_Working data_
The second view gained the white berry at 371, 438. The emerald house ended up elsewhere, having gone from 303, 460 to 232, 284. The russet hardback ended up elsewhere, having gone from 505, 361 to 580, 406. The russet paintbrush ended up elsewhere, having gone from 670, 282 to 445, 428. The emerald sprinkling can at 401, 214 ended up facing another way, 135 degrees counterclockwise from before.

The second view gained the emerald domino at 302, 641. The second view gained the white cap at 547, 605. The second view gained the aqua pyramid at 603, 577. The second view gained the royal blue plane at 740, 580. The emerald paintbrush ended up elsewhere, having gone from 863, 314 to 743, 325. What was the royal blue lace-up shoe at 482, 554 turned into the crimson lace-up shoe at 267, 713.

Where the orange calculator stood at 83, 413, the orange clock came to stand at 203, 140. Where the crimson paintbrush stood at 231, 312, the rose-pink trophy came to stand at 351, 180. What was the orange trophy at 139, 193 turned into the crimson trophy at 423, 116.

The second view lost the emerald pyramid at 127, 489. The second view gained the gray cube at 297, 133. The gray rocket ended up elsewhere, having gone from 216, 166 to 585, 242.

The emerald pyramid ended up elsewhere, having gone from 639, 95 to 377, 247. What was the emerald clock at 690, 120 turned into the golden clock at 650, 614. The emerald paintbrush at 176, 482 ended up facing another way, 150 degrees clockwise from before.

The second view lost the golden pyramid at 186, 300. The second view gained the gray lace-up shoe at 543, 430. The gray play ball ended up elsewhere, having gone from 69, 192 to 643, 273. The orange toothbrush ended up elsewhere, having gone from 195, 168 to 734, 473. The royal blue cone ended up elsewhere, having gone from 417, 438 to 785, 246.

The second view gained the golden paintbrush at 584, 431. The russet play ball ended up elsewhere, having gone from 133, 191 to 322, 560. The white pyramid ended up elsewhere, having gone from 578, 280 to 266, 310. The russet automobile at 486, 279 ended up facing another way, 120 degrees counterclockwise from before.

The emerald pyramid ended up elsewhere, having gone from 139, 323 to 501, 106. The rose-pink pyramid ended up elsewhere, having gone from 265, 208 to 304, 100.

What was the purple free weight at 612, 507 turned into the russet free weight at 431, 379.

_Task to complete_
Each line of the records should be transcribed without change.

_Written response_
The second view gained the white berry at 371, 438. The emerald house ended up elsewhere, having gone from 303, 460 to 232, 284. The russet hardback ended up elsewhere, having gone from 505, 361 to 580, 406. The russet paintbrush ended up elsewhere, having gone from 670, 282 to 445, 428. The emerald sprinkling can at 401, 214 ended up facing another way, 135 degrees counterclockwise from before.

The second view gained the emerald domino at 302, 641. The second view gained the white cap at 547, 605. The second view gained the aqua pyramid at 603, 577. The second view gained the royal blue plane at 740, 580. The emerald paintbrush ended up elsewhere, having gone from 863, 314 to 743, 325. What was the royal blue lace-up shoe at 482, 554 turned into the crimson lace-up shoe at 267, 713.

Where the orange calculator stood at 83, 413, the orange clock came to stand at 203, 140. Where the crimson paintbrush stood at 231, 312, the rose-pink trophy came to stand at 351, 180. What was the orange trophy at 139, 193 turned into the crimson trophy at 423, 116.

The second view lost the emerald pyramid at 127, 489. The second view gained the gray cube at 297, 133. The gray rocket ended up elsewhere, having gone from 216, 166 to 585, 242.

The emerald pyramid ended up elsewhere, having gone from 639, 95 to 377, 247. What was the emerald clock at 690, 120 turned into the golden clock at 650, 614. The emerald paintbrush at 176, 482 ended up facing another way, 150 degrees clockwise from before.

The second view lost the golden pyramid at 186, 300. The second view gained the gray lace-up shoe at 543, 430. The gray play ball ended up elsewhere, having gone from 69, 192 to 643, 273. The orange toothbrush ended up elsewhere, having gone from 195, 168 to 734, 473. The royal blue cone ended up elsewhere, having gone from 417, 438 to 785, 246.

The second view gained the golden paintbrush at 584, 431. The russet play ball ended up elsewhere, having gone from 133, 191 to 322, 560. The white pyramid ended up elsewhere, having gone from 578, 280 to 266, 310. The russet automobile at 486, 279 ended up facing another way, 120 degrees counterclockwise from before.

The emerald pyramid ended up elsewhere, having gone from 139, 323 to 501, 106. The rose-pink pyramid ended up elsewhere, having gone from 265, 208 to 304, 100.

What was the purple free weight at 612, 507 turned into the russet free weight at 431, 379.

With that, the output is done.